AIM OF THE EXERCISE> Every line of the data below is to be given again as it appears, with the images removed.

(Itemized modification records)
------------------------------------------------

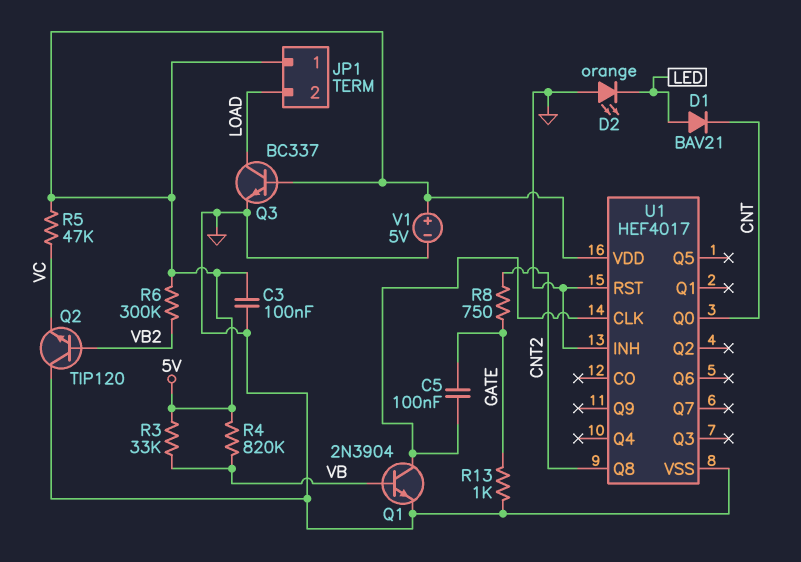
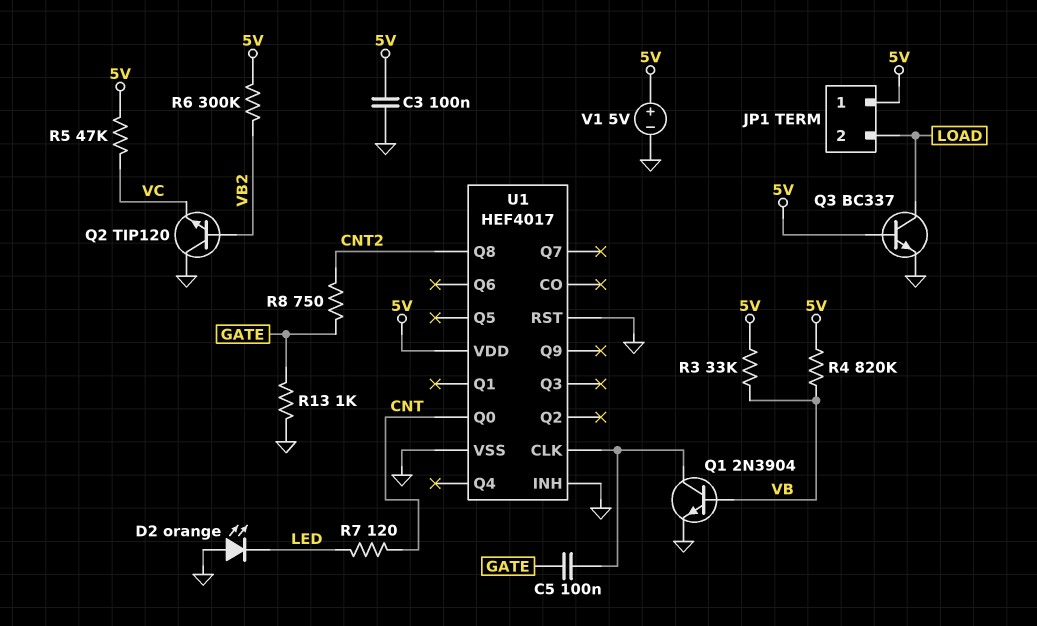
D1: diode BAV21 (A LED, K CNT) -> none
R7: none -> 120 (CNT, LED)

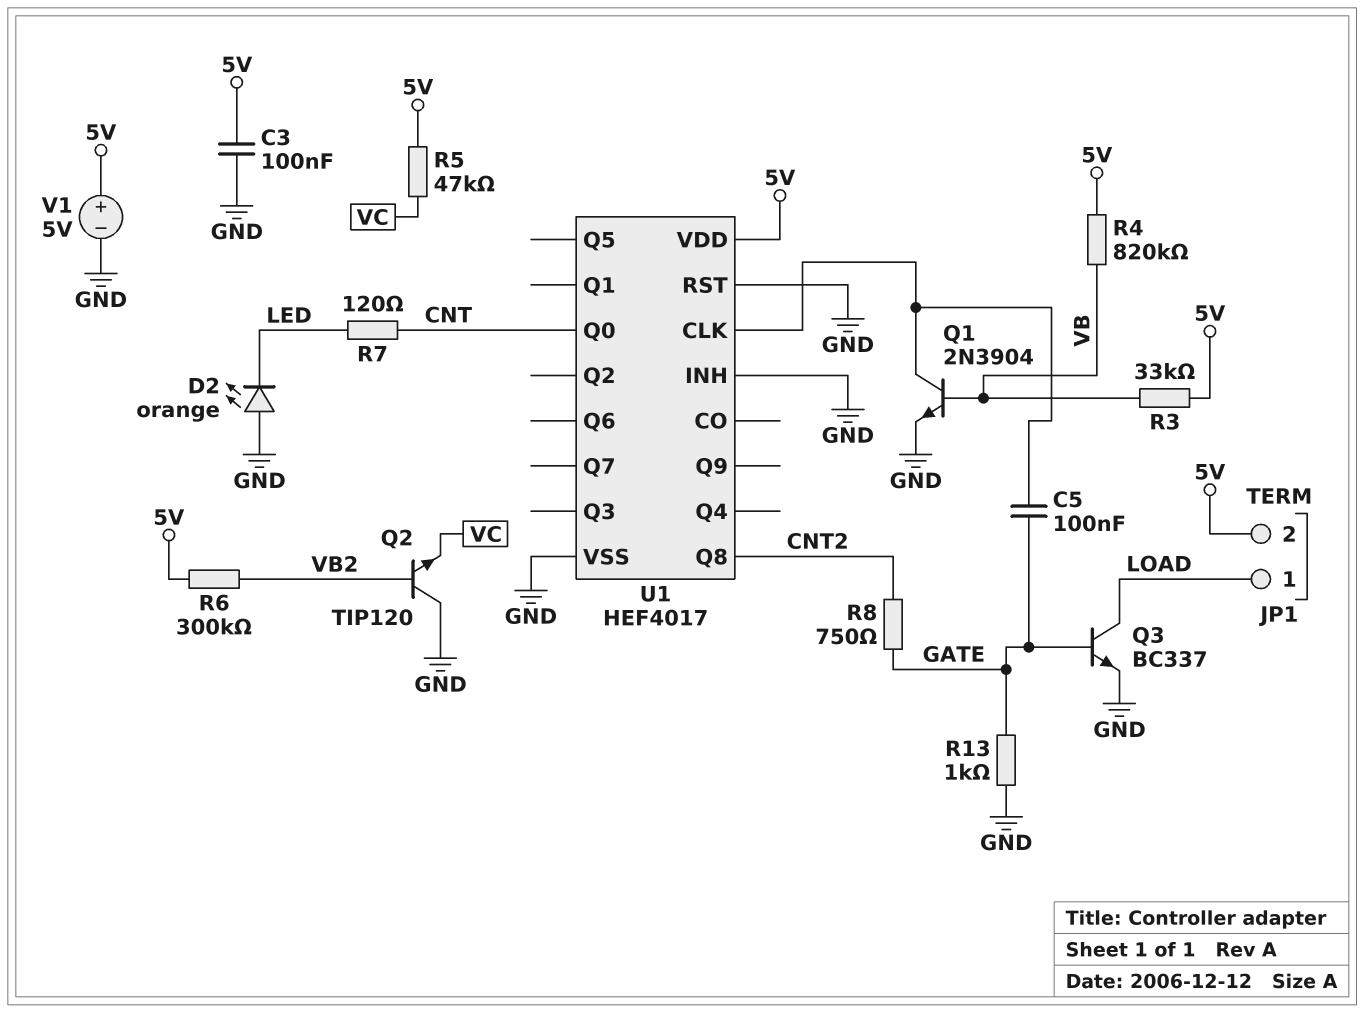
JP1 pin 1: 5V -> LOAD
JP1 pin 2: LOAD -> 5V
Q3: NPN BC337 (B 5V, C LOAD, E GND) -> NPN BC337 (B GATE, C LOAD, E GND)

------------------------------------------------

SOLVED PROBLEM>
D1: diode BAV21 (A LED, K CNT) -> none
R7: none -> 120 (CNT, LED)

JP1 pin 1: 5V -> LOAD
JP1 pin 2: LOAD -> 5V
Q3: NPN BC337 (B 5V, C LOAD, E GND) -> NPN BC337 (B GATE, C LOAD, E GND)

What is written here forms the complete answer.